Image sets with object changes

++++

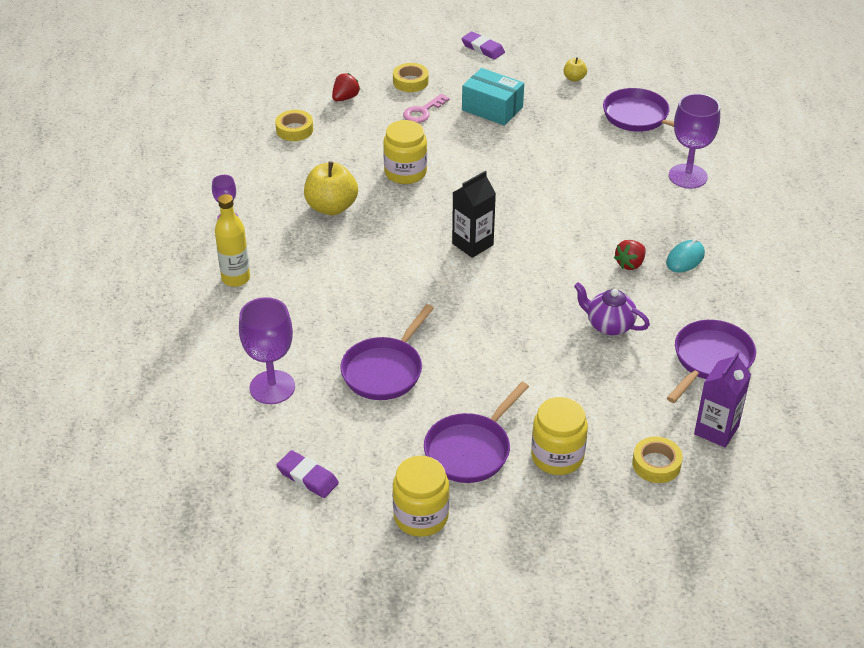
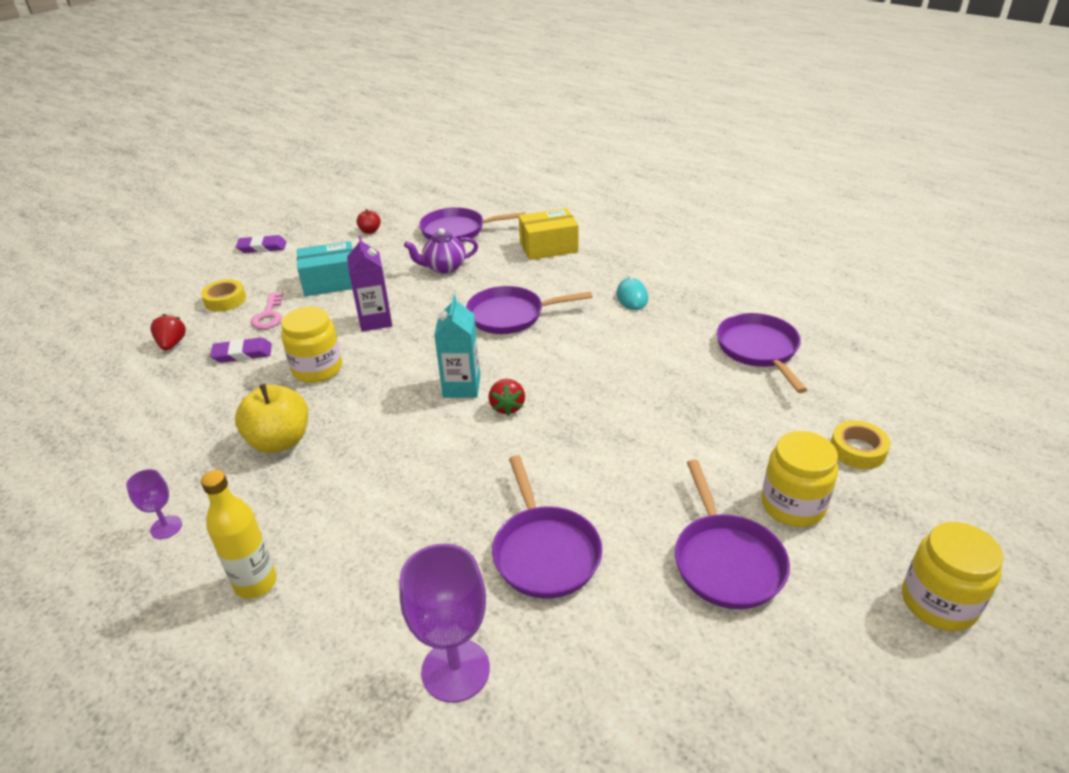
camera: 45 degrees left, 5 degrees down
(294, 130) = (147, 398): yellow tape -> none
(307, 477) = (634, 739): purple eraser -> purple eraser (242, 353)
(421, 516) = (792, 670): yellow jar -> yellow jar (938, 602)
(472, 244) = (461, 387): black carton -> turquoise carton
(574, 78) = (370, 231): yellow apple -> red apple
(575, 215) = (511, 315): none -> purple pan
(609, 325) = (658, 374): purple teapot -> purple teapot (444, 267)
(630, 264) = (602, 323): red strawberry -> red strawberry (507, 407)
(688, 176) = (548, 247): purple goblet -> yellow box
(716, 430) = (845, 394): purple carton -> purple carton (375, 321)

++++

Where the line containing "(575, 215) = (511, 315): none -> purple pan" appears, start copying, and go on exactly through the last line of the data.

OUTPUT BELOW —
(575, 215) = (511, 315): none -> purple pan
(609, 325) = (658, 374): purple teapot -> purple teapot (444, 267)
(630, 264) = (602, 323): red strawberry -> red strawberry (507, 407)
(688, 176) = (548, 247): purple goblet -> yellow box
(716, 430) = (845, 394): purple carton -> purple carton (375, 321)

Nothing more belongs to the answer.